Copy the listing below word for word, from the line containing "Who is taller, beige" to the line containing "coordinates (320, 116).", including both of those lines and nothing else.

## Excerpted data
**********
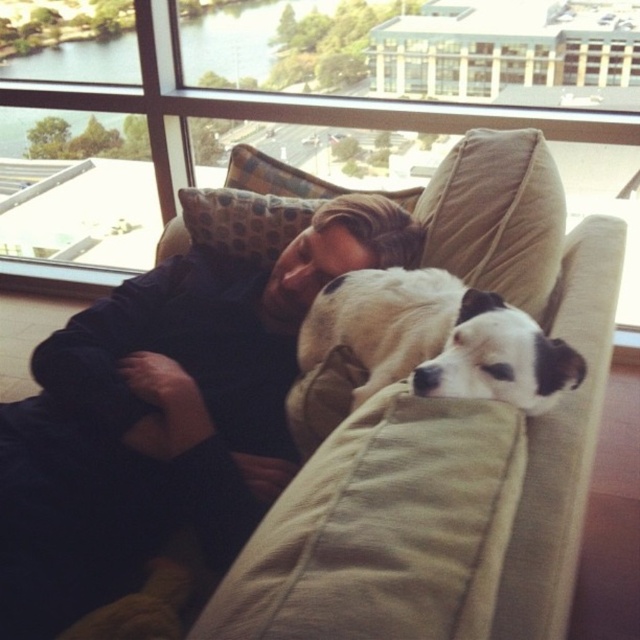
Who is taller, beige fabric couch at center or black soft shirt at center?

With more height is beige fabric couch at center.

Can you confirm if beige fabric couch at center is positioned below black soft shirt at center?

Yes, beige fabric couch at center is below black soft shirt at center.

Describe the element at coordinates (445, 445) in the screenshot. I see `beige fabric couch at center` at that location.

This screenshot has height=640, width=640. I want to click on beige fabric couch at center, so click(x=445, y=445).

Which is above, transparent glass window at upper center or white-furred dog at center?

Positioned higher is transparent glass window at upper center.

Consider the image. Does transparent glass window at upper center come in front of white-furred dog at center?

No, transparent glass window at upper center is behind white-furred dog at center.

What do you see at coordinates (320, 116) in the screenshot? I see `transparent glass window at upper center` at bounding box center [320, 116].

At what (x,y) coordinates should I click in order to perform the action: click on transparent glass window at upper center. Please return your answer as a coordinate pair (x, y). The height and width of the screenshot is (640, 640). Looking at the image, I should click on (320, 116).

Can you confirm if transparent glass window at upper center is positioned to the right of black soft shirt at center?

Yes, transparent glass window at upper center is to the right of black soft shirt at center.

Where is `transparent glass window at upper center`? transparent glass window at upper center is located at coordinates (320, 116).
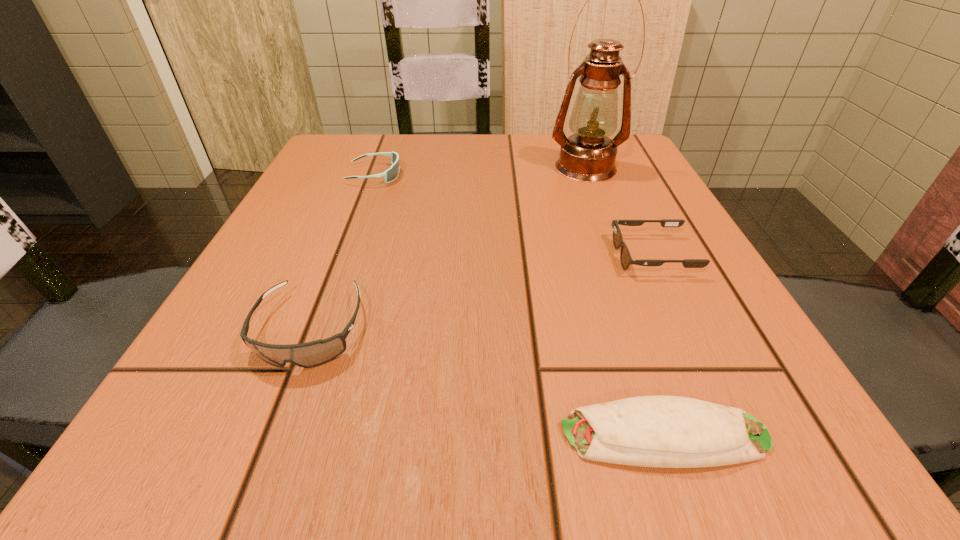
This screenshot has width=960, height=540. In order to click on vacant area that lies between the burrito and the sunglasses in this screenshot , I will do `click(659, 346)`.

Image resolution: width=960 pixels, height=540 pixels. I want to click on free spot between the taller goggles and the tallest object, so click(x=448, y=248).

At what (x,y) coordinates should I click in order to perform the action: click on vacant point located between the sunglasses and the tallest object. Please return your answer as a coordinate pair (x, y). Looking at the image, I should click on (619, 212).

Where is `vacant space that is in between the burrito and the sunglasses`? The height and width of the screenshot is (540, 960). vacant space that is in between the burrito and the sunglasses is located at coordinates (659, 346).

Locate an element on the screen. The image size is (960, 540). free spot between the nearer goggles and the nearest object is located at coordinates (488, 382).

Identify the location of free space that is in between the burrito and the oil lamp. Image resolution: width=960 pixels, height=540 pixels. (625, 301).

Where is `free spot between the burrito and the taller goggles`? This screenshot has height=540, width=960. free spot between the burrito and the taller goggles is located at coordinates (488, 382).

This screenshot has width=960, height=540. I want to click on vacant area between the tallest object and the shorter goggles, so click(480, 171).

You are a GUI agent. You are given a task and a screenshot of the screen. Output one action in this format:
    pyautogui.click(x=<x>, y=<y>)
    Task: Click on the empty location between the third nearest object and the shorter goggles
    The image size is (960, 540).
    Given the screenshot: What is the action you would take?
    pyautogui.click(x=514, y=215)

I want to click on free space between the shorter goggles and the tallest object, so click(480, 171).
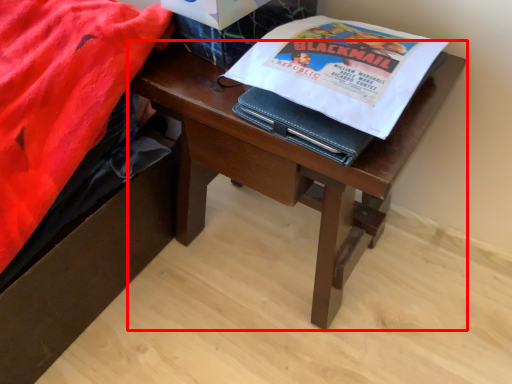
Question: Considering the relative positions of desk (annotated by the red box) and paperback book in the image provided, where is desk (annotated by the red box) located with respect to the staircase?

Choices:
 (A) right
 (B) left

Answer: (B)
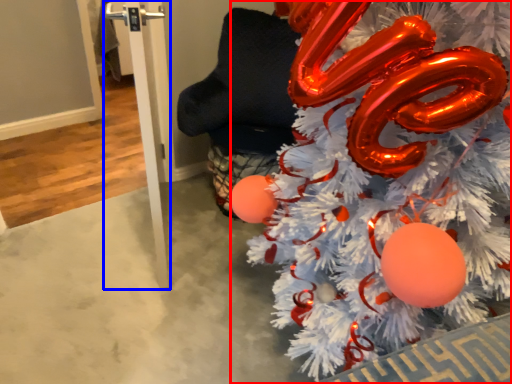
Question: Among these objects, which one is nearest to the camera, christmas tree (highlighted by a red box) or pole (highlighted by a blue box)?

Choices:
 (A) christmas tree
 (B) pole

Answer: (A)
**********
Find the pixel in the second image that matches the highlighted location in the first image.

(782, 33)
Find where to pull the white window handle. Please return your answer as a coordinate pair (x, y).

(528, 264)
**********
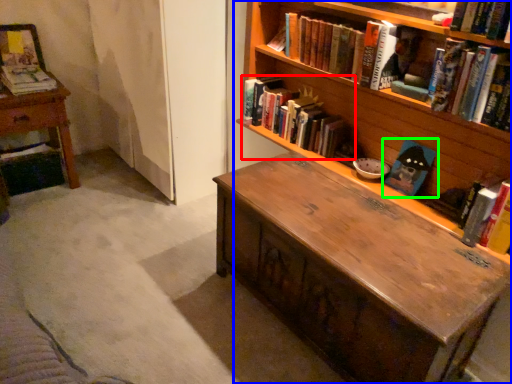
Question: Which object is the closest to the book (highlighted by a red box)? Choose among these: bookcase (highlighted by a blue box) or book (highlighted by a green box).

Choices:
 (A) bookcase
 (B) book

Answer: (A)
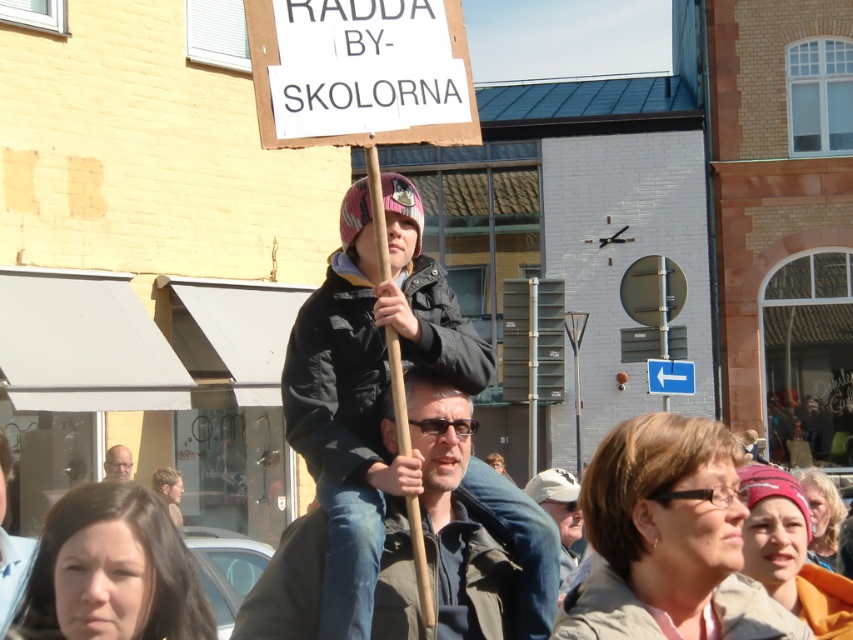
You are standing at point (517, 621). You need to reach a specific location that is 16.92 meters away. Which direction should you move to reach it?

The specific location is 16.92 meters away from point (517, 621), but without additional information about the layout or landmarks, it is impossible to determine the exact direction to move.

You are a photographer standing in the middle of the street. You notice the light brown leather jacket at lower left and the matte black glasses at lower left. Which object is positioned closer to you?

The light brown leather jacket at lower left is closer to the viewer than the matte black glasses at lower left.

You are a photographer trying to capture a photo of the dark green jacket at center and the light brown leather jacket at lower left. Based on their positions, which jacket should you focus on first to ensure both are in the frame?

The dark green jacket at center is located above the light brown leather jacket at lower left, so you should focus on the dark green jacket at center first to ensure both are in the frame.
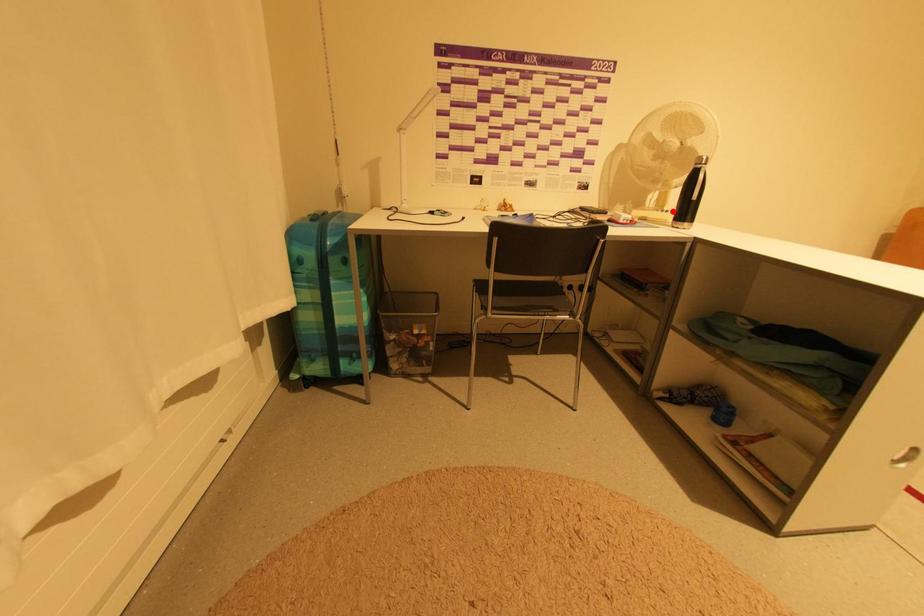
**********
## Exercise response
Who is taller, beige fabric couch at center or black soft shirt at center?

With more height is beige fabric couch at center.

Can you confirm if beige fabric couch at center is positioned below black soft shirt at center?

Yes, beige fabric couch at center is below black soft shirt at center.

Describe the element at coordinates (445, 445) in the screenshot. I see `beige fabric couch at center` at that location.

This screenshot has height=640, width=640. I want to click on beige fabric couch at center, so click(x=445, y=445).

Which is above, transparent glass window at upper center or white-furred dog at center?

Positioned higher is transparent glass window at upper center.

Consider the image. Does transparent glass window at upper center come in front of white-furred dog at center?

No, transparent glass window at upper center is behind white-furred dog at center.

What do you see at coordinates (320, 116) in the screenshot? I see `transparent glass window at upper center` at bounding box center [320, 116].

At what (x,y) coordinates should I click in order to perform the action: click on transparent glass window at upper center. Please return your answer as a coordinate pair (x, y). The height and width of the screenshot is (640, 640). Looking at the image, I should click on (320, 116).

Can you confirm if transparent glass window at upper center is positioned to the right of black soft shirt at center?

Yes, transparent glass window at upper center is to the right of black soft shirt at center.

Where is `transparent glass window at upper center`? transparent glass window at upper center is located at coordinates (320, 116).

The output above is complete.